• **Request**: Put the rows below into a Markdown table with the columns Number and Row text, numbering each row in order and leaving out any blank lines.

[Records for the task start]

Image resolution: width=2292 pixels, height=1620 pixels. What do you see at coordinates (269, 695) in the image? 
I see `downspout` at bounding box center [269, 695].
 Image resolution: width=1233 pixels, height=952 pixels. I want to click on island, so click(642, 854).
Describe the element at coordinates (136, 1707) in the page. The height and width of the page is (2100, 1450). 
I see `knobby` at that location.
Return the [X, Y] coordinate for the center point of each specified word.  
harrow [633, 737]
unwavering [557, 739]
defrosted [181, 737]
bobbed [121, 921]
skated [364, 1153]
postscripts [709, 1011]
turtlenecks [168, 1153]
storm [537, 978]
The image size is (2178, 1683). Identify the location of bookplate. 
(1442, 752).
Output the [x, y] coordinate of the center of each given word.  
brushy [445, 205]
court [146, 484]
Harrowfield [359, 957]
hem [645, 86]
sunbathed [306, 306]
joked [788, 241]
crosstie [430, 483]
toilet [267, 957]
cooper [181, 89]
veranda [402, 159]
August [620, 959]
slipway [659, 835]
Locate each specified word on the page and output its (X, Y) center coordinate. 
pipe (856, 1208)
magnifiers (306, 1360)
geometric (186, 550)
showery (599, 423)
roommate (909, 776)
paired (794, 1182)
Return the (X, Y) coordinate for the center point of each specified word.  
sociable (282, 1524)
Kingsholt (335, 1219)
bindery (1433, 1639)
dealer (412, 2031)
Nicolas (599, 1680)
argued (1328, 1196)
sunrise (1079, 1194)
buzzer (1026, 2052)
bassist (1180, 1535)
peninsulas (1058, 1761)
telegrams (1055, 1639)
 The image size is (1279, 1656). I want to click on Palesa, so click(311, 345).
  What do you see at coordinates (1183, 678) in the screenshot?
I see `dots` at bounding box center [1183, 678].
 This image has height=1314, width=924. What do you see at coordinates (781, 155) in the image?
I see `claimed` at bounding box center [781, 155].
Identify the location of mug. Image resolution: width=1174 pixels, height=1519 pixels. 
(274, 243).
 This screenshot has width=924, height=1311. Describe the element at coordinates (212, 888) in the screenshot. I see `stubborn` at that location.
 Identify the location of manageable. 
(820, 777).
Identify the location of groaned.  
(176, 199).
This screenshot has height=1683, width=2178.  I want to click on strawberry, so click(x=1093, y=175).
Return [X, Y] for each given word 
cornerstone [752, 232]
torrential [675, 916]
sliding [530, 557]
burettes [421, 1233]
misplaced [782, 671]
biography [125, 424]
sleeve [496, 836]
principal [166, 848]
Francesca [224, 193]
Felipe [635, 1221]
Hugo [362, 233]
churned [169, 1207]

[Records for the task end]

• **Solved exercise**:
| Number | Row text |
|---|---|
| 1 | Image resolution: width=2292 pixels, height=1620 pixels. What do you see at coordinates (269, 695) in the image?  |
| 2 | I see `downspout` at bounding box center [269, 695]. |
| 3 |  Image resolution: width=1233 pixels, height=952 pixels. I want to click on island, so click(642, 854). |
| 4 | Describe the element at coordinates (136, 1707) in the page. The height and width of the page is (2100, 1450).  |
| 5 | I see `knobby` at that location. |
| 6 | Return the [X, Y] coordinate for the center point of each specified word.   |
| 7 | harrow [633, 737] |
| 8 | unwavering [557, 739] |
| 9 | defrosted [181, 737] |
| 10 | bobbed [121, 921] |
| 11 | skated [364, 1153] |
| 12 | postscripts [709, 1011] |
| 13 | turtlenecks [168, 1153] |
| 14 | storm [537, 978] |
| 15 | The image size is (2178, 1683). Identify the location of bookplate.  |
| 16 | (1442, 752). |
| 17 | Output the [x, y] coordinate of the center of each given word.   |
| 18 | brushy [445, 205] |
| 19 | court [146, 484] |
| 20 | Harrowfield [359, 957] |
| 21 | hem [645, 86] |
| 22 | sunbathed [306, 306] |
| 23 | joked [788, 241] |
| 24 | crosstie [430, 483] |
| 25 | toilet [267, 957] |
| 26 | cooper [181, 89] |
| 27 | veranda [402, 159] |
| 28 | August [620, 959] |
| 29 | slipway [659, 835] |
| 30 | Locate each specified word on the page and output its (X, Y) center coordinate.  |
| 31 | pipe (856, 1208) |
| 32 | magnifiers (306, 1360) |
| 33 | geometric (186, 550) |
| 34 | showery (599, 423) |
| 35 | roommate (909, 776) |
| 36 | paired (794, 1182) |
| 37 | Return the (X, Y) coordinate for the center point of each specified word.   |
| 38 | sociable (282, 1524) |
| 39 | Kingsholt (335, 1219) |
| 40 | bindery (1433, 1639) |
| 41 | dealer (412, 2031) |
| 42 | Nicolas (599, 1680) |
| 43 | argued (1328, 1196) |
| 44 | sunrise (1079, 1194) |
| 45 | buzzer (1026, 2052) |
| 46 | bassist (1180, 1535) |
| 47 | peninsulas (1058, 1761) |
| 48 | telegrams (1055, 1639) |
| 49 |  The image size is (1279, 1656). I want to click on Palesa, so click(311, 345). |
| 50 |   What do you see at coordinates (1183, 678) in the screenshot? |
| 51 | I see `dots` at bounding box center [1183, 678]. |
| 52 |  This image has height=1314, width=924. What do you see at coordinates (781, 155) in the image? |
| 53 | I see `claimed` at bounding box center [781, 155]. |
| 54 | Identify the location of mug. Image resolution: width=1174 pixels, height=1519 pixels.  |
| 55 | (274, 243). |
| 56 |  This screenshot has width=924, height=1311. Describe the element at coordinates (212, 888) in the screenshot. I see `stubborn` at that location. |
| 57 |  Identify the location of manageable.  |
| 58 | (820, 777). |
| 59 | Identify the location of groaned.   |
| 60 | (176, 199). |
| 61 | This screenshot has height=1683, width=2178.  I want to click on strawberry, so click(x=1093, y=175). |
| 62 | Return [X, Y] for each given word  |
| 63 | cornerstone [752, 232] |
| 64 | torrential [675, 916] |
| 65 | sliding [530, 557] |
| 66 | burettes [421, 1233] |
| 67 | misplaced [782, 671] |
| 68 | biography [125, 424] |
| 69 | sleeve [496, 836] |
| 70 | principal [166, 848] |
| 71 | Francesca [224, 193] |
| 72 | Felipe [635, 1221] |
| 73 | Hugo [362, 233] |
| 74 | churned [169, 1207] |